_What to produce_. A verbatim repeat of the lines below is required, with the pictures removed.

_Supplied data_.
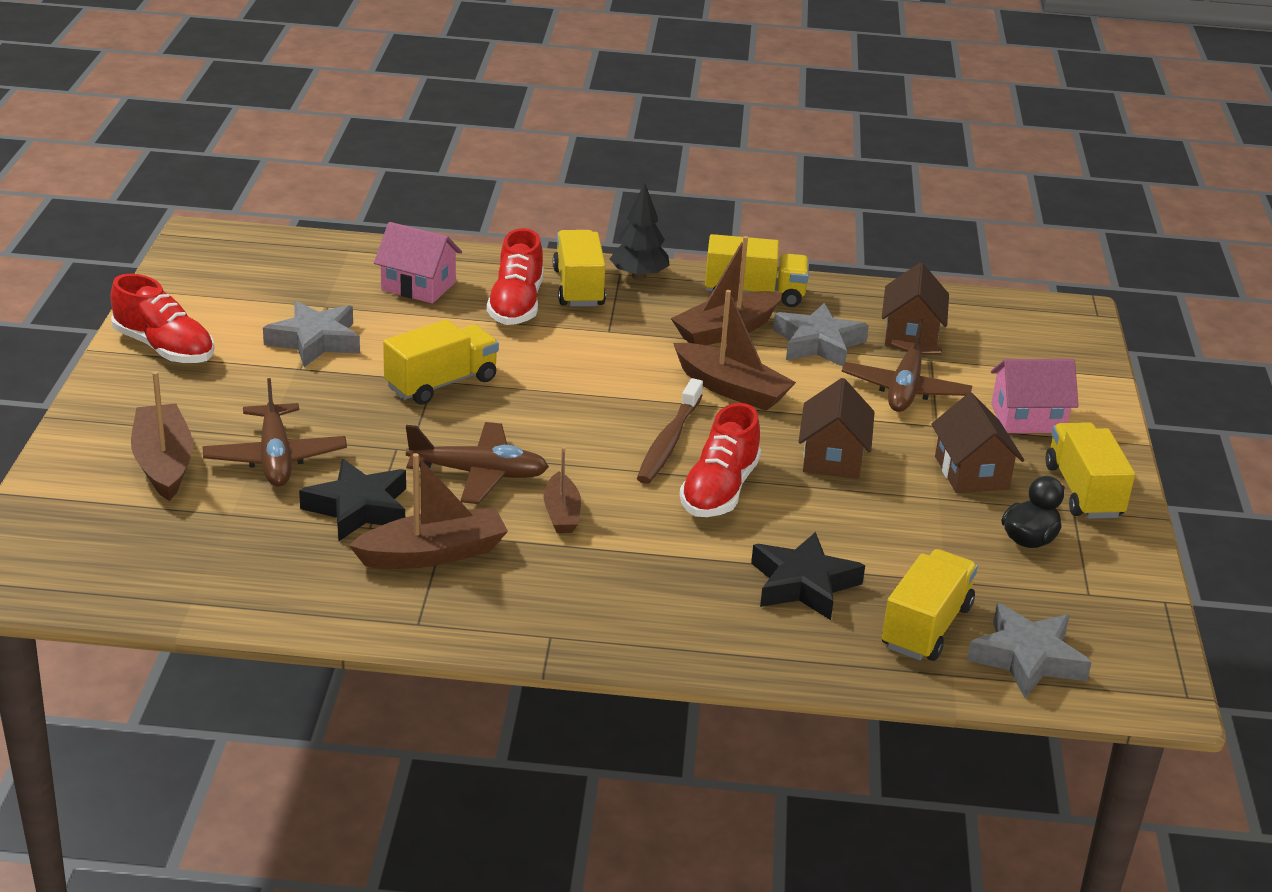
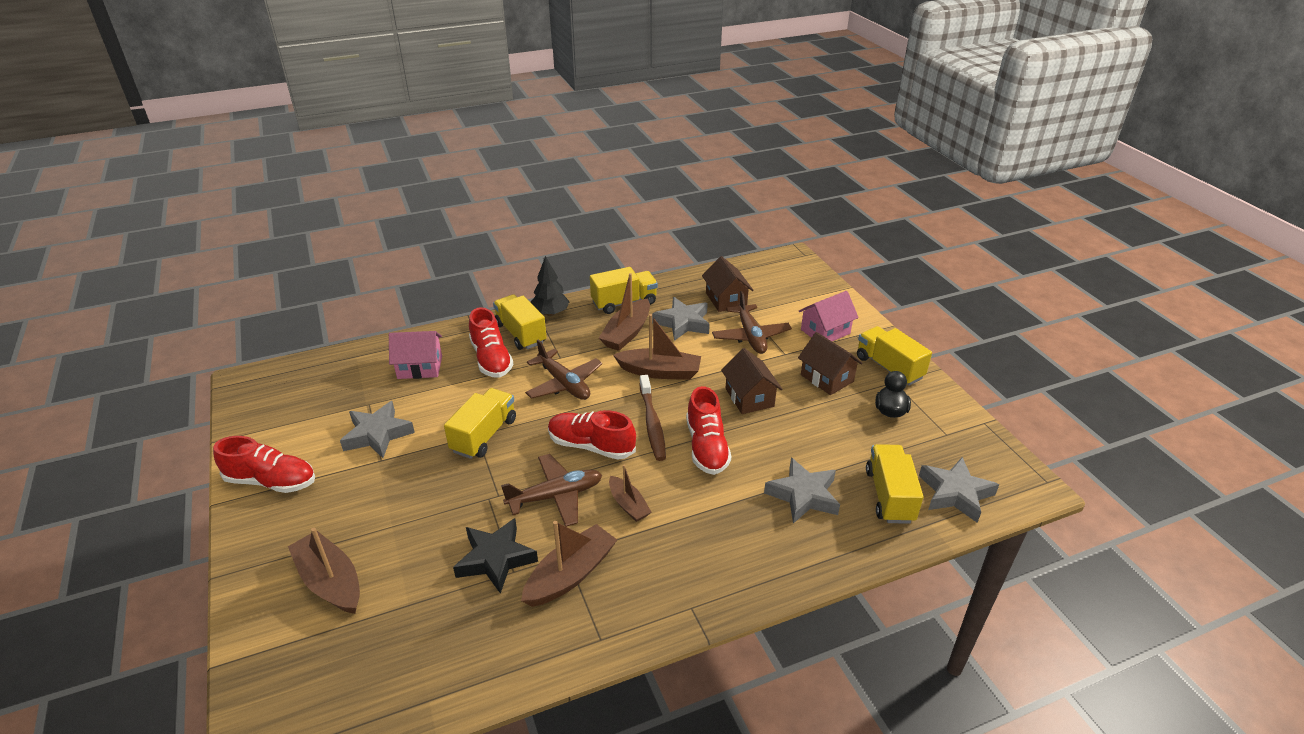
camera: 25 degrees left, 5 degrees up
(275, 458) = (410, 541): brown plane -> brown plane (564, 384)
(567, 438) = (591, 446): none -> red shoe
(803, 584) = (803, 495): black star -> grey star

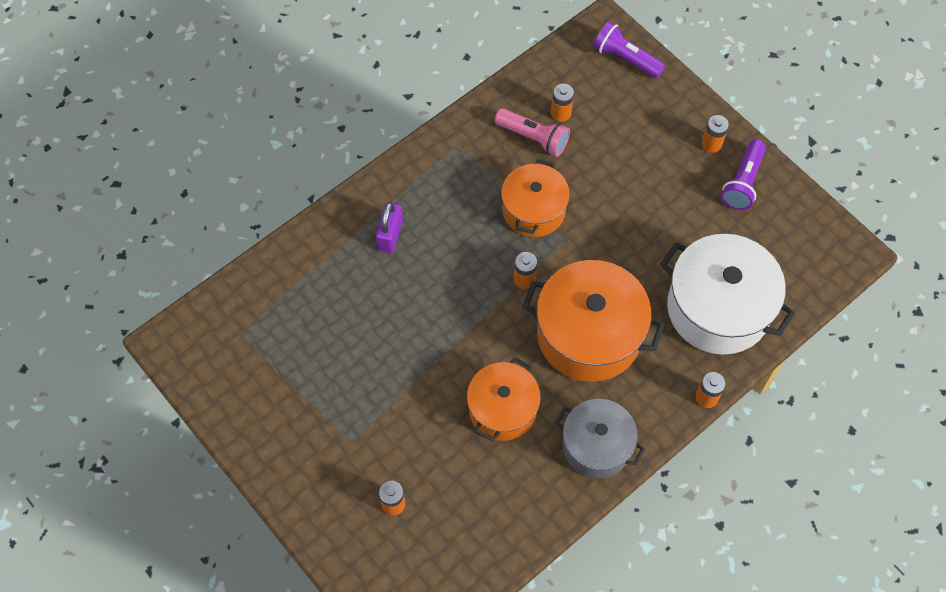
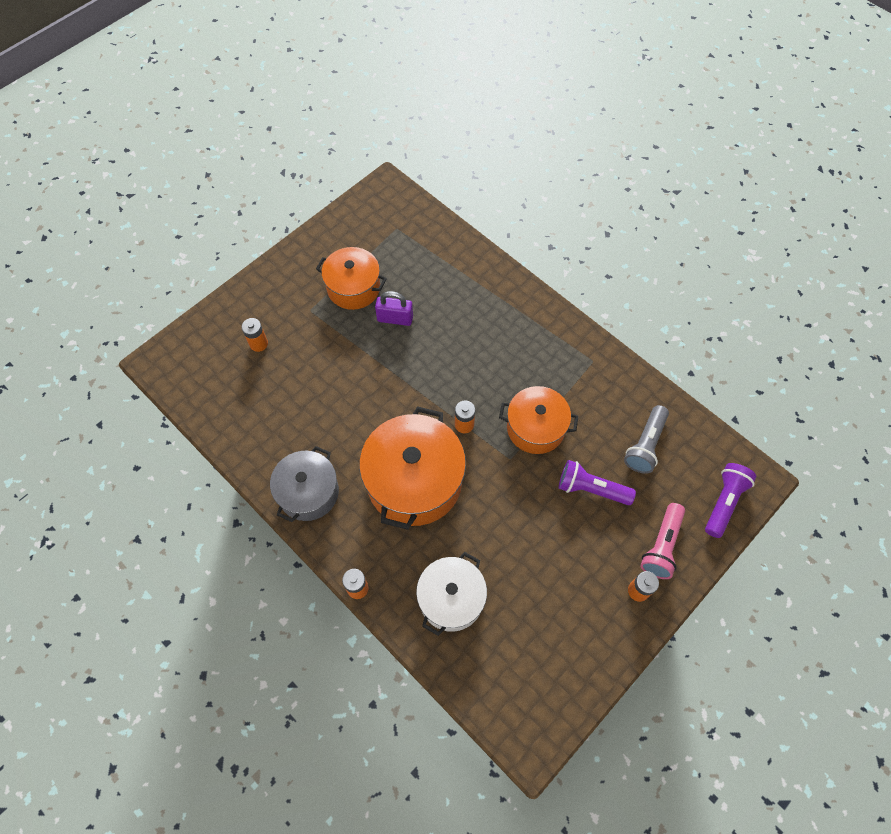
camera: 85 degrees right, 0 degrees up
(390, 235) = (494, 318): purple padlock -> purple padlock (395, 319)
(502, 409) = (340, 415): orange pot -> orange pot (353, 288)
(533, 138) = (612, 423): pink flashlight -> pink flashlight (661, 546)
(561, 113) = (645, 445): orange battery -> grey flashlight
(718, 308) = (451, 599): white pot -> white pot, size x0.63
(743, 182) = (598, 624): purple flashlight -> purple flashlight (591, 489)

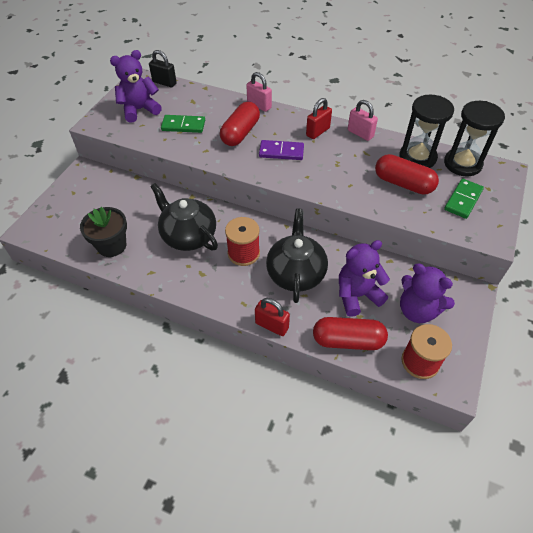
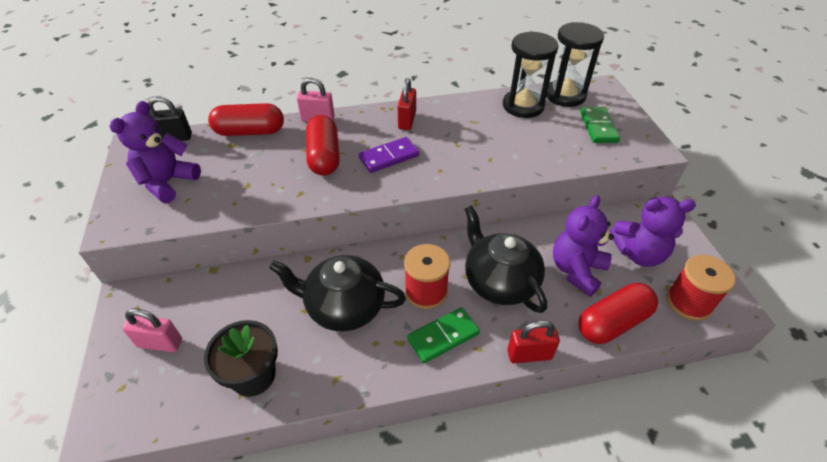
camera: 35 degrees left, 5 degrees down
(183, 125) = (245, 177): green domino -> green domino (443, 336)
(360, 133) = (450, 105): pink padlock -> pink padlock (160, 343)
(403, 183) = (535, 135): red capsule -> red capsule (250, 132)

_Exercise output_.
camera: 25 degrees left, 5 degrees up
(275, 458) = (410, 541): brown plane -> brown plane (564, 384)
(567, 438) = (591, 446): none -> red shoe
(803, 584) = (803, 495): black star -> grey star

camera: 85 degrees right, 0 degrees up
(390, 235) = (494, 318): purple padlock -> purple padlock (395, 319)
(502, 409) = (340, 415): orange pot -> orange pot (353, 288)
(533, 138) = (612, 423): pink flashlight -> pink flashlight (661, 546)
(561, 113) = (645, 445): orange battery -> grey flashlight
(718, 308) = (451, 599): white pot -> white pot, size x0.63
(743, 182) = (598, 624): purple flashlight -> purple flashlight (591, 489)

camera: 35 degrees left, 5 degrees down
(183, 125) = (245, 177): green domino -> green domino (443, 336)
(360, 133) = (450, 105): pink padlock -> pink padlock (160, 343)
(403, 183) = (535, 135): red capsule -> red capsule (250, 132)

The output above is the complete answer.